======== Records for this task
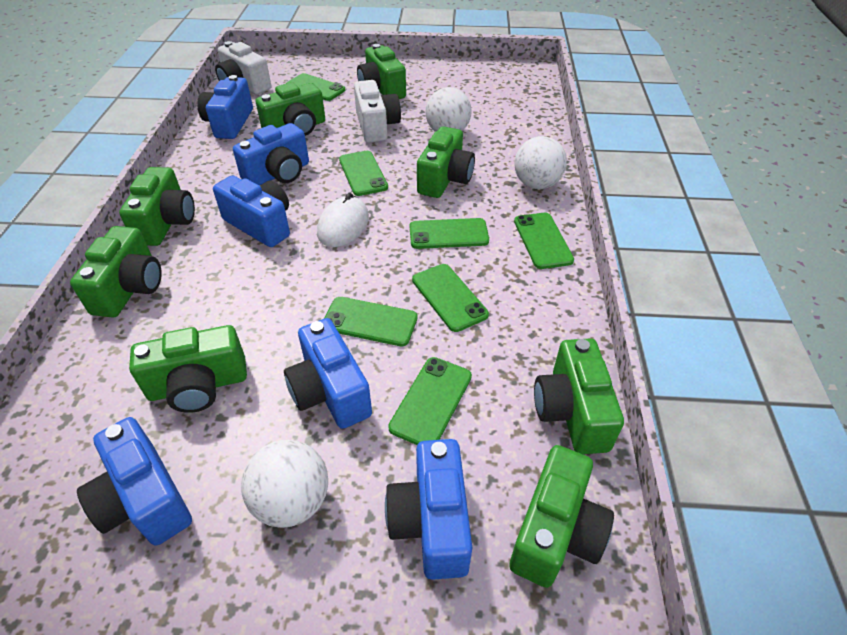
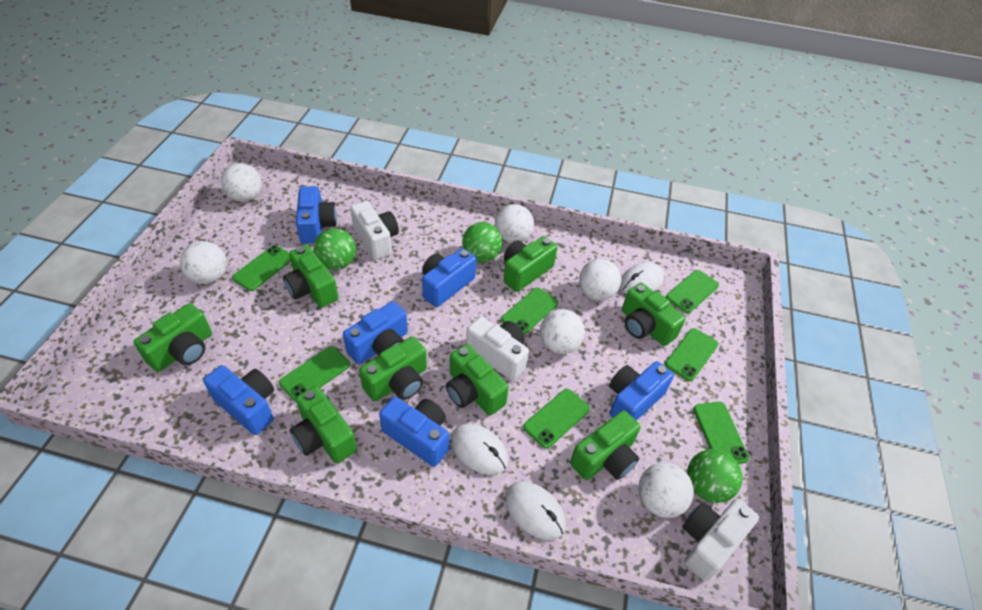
green ball: 0 -> 3
white ball: 3 -> 6
white camera: 2 -> 3
white mouse: 1 -> 3

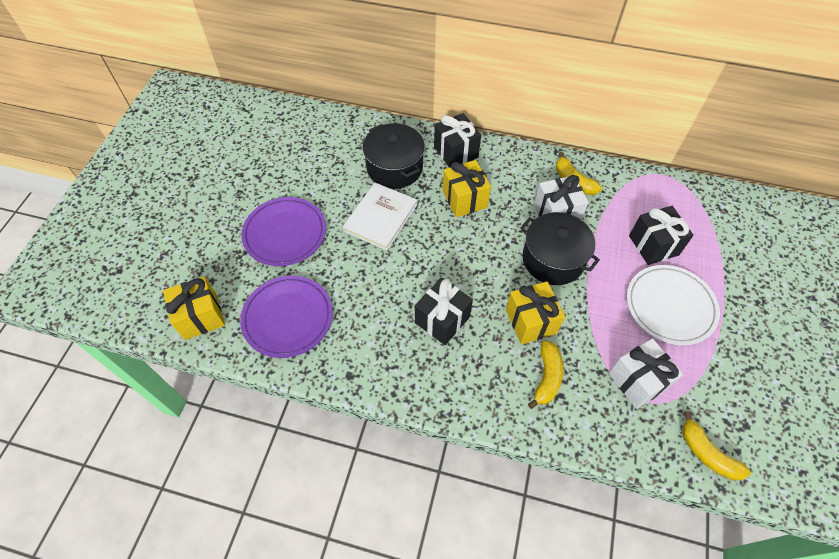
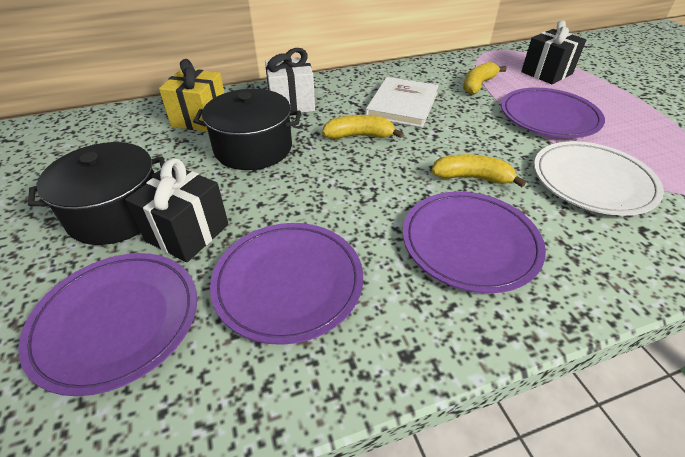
black gift: 3 -> 2
purple plate: 2 -> 4
white gift: 2 -> 1
yellow gift: 3 -> 1

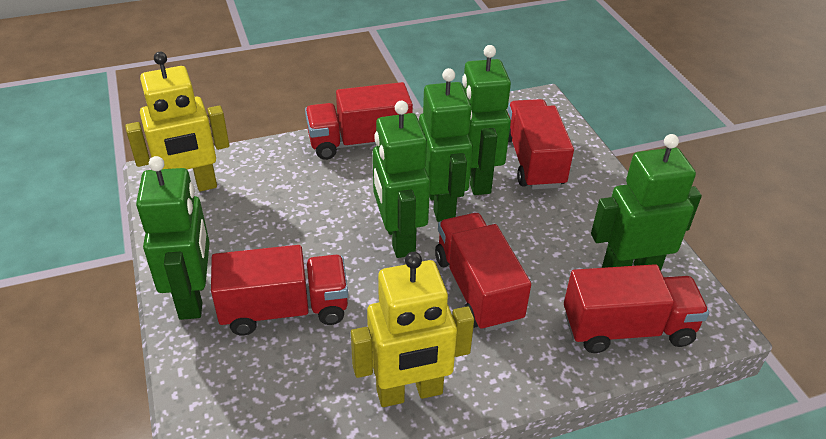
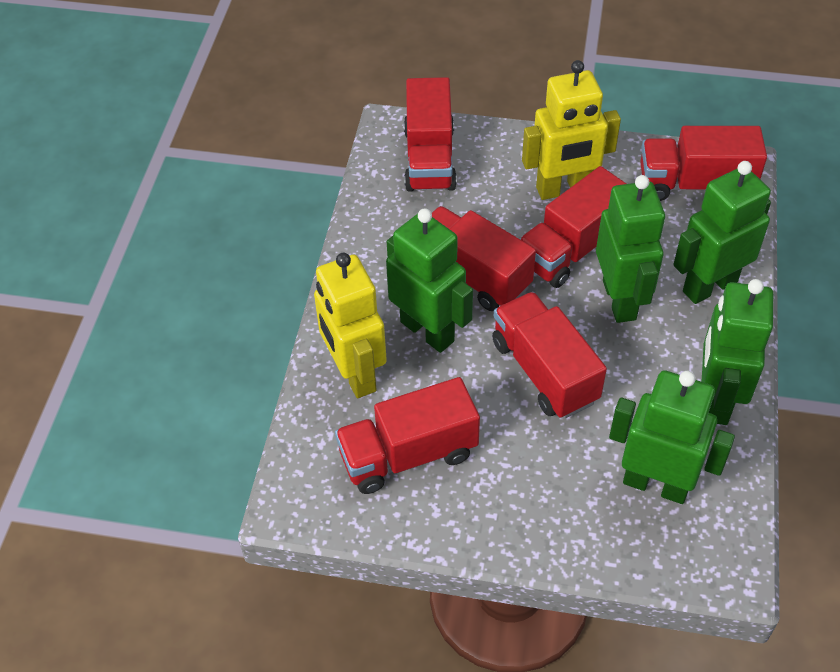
red truck: 5 -> 6

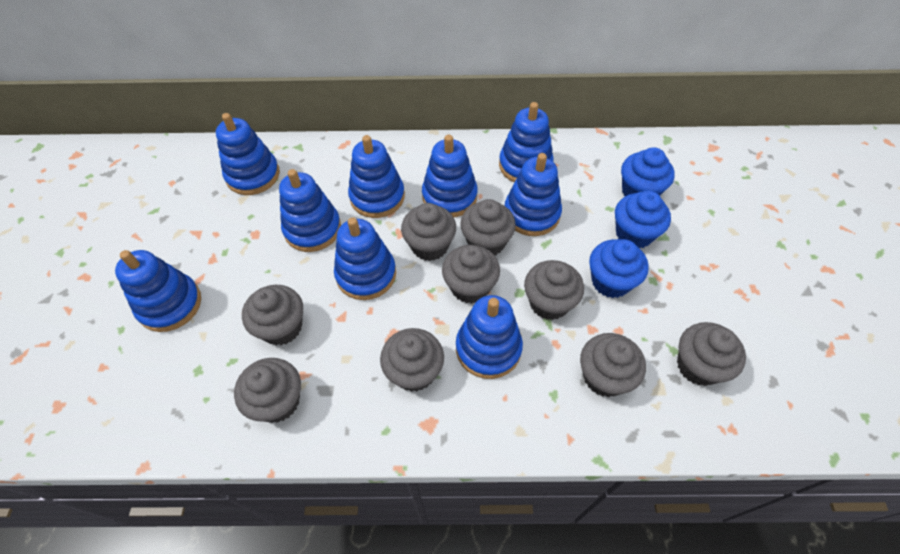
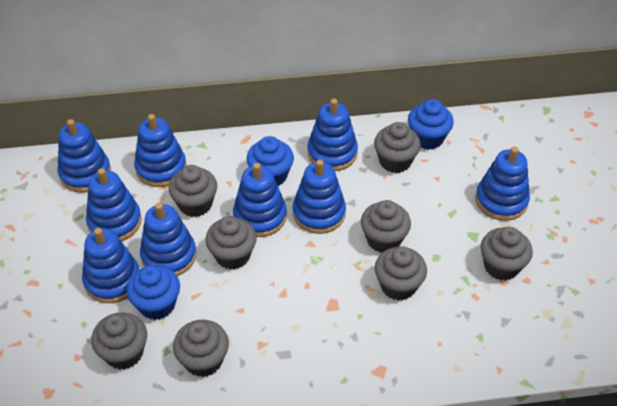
grey cupcake: 9 -> 8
================
The entries above are to be copied exactly, with every picture left out.

### Result for this task:
green ball: 0 -> 3
white ball: 3 -> 6
white camera: 2 -> 3
white mouse: 1 -> 3

black gift: 3 -> 2
purple plate: 2 -> 4
white gift: 2 -> 1
yellow gift: 3 -> 1

red truck: 5 -> 6

grey cupcake: 9 -> 8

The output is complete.